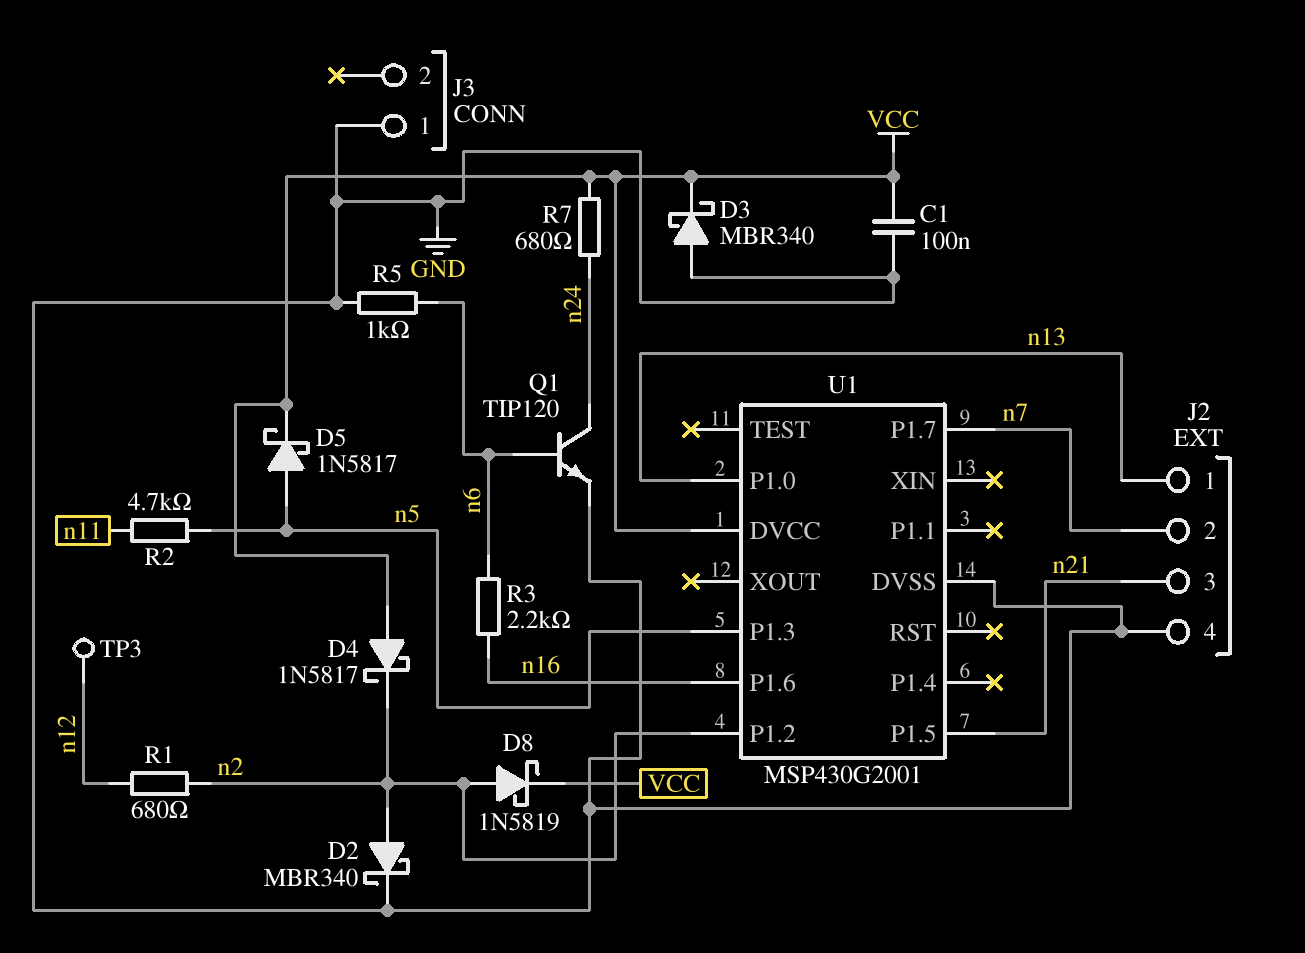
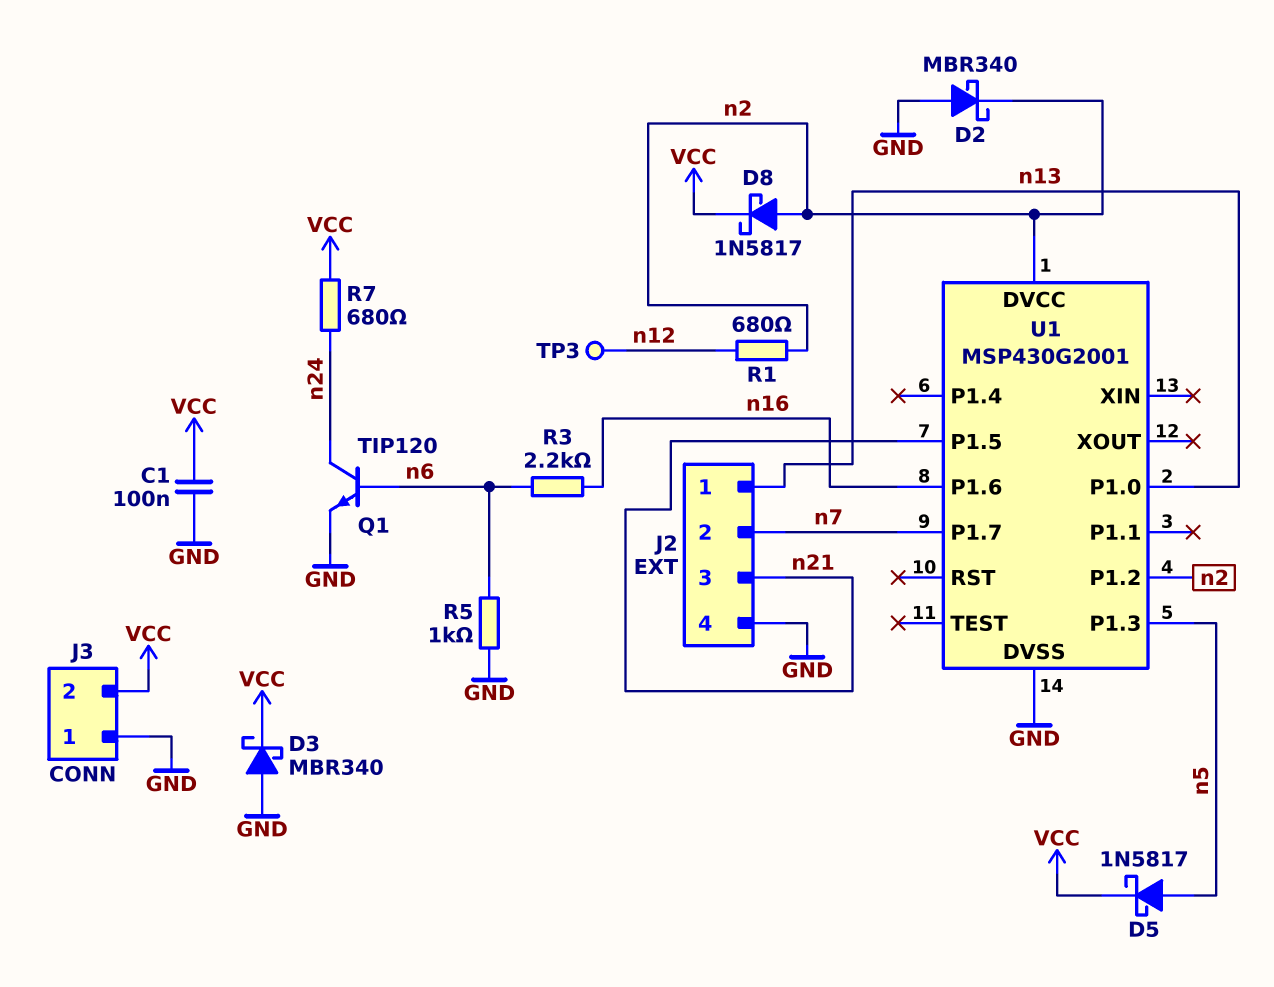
D2: schottky MBR340 (A n2, K GND) -> schottky MBR340 (A GND, K n2)
D4: schottky 1N5817 (A VCC, K n2) -> none
D8: schottky 1N5819 (A n2, K VCC) -> schottky 1N5817 (A n2, K VCC)
J3 pin 2: none -> VCC
R2: 4.7k (n5, n11) -> none
U1 pin DVCC: VCC -> n2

> Exercise requirements
Everything in the records above must be restated verbatim, save for the pictures.

> Finished exercise
D2: schottky MBR340 (A n2, K GND) -> schottky MBR340 (A GND, K n2)
D4: schottky 1N5817 (A VCC, K n2) -> none
D8: schottky 1N5819 (A n2, K VCC) -> schottky 1N5817 (A n2, K VCC)
J3 pin 2: none -> VCC
R2: 4.7k (n5, n11) -> none
U1 pin DVCC: VCC -> n2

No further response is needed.